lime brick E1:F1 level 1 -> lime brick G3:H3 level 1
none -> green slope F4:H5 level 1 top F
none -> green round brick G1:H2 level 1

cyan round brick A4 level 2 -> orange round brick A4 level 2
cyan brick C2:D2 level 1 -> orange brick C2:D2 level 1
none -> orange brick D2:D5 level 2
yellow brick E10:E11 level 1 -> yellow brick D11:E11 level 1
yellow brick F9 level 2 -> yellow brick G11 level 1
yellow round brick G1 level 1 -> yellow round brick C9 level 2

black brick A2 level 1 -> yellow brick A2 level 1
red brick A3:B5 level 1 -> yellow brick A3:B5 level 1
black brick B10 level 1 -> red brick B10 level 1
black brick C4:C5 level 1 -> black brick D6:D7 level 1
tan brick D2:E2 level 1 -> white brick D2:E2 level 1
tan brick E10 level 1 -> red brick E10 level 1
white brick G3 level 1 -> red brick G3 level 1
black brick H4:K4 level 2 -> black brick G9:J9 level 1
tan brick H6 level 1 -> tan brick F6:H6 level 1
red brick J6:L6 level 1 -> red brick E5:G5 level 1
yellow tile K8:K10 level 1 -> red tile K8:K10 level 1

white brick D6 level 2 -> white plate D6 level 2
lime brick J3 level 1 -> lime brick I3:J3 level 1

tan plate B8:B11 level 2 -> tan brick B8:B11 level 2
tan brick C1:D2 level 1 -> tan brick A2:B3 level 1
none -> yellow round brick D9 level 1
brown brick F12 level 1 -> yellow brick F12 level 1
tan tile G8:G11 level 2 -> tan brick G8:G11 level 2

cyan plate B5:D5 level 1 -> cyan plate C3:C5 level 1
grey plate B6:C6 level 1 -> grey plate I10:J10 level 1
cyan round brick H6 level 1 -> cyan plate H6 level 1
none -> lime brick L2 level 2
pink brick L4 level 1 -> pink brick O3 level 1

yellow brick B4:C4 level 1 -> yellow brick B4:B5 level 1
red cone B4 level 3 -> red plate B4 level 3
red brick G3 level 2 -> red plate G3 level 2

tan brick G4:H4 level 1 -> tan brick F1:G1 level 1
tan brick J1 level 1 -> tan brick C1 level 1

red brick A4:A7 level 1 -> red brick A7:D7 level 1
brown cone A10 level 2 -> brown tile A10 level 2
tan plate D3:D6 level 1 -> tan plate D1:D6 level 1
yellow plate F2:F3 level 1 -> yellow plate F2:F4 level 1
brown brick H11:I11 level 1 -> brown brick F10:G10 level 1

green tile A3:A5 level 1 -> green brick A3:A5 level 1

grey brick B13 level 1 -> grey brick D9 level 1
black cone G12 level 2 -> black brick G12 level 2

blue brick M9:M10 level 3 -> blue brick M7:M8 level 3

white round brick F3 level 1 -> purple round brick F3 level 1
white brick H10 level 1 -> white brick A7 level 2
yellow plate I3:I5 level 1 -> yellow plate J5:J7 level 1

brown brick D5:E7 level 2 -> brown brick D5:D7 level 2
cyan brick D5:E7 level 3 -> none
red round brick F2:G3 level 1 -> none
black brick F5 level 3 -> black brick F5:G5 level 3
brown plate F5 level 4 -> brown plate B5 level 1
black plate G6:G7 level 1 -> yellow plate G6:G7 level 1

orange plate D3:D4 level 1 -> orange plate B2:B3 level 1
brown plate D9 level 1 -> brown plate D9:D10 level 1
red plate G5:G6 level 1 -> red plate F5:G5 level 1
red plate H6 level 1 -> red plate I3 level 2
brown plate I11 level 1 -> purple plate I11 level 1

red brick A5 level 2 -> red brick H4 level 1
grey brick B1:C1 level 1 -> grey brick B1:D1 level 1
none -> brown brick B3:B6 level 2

*YOUR INSTRUCTIONS*. Look through the listing above. Pick out each line with "cone" and copy it.

*ANSWER BOX*.
red cone B4 level 3 -> red plate B4 level 3
brown cone A10 level 2 -> brown tile A10 level 2
black cone G12 level 2 -> black brick G12 level 2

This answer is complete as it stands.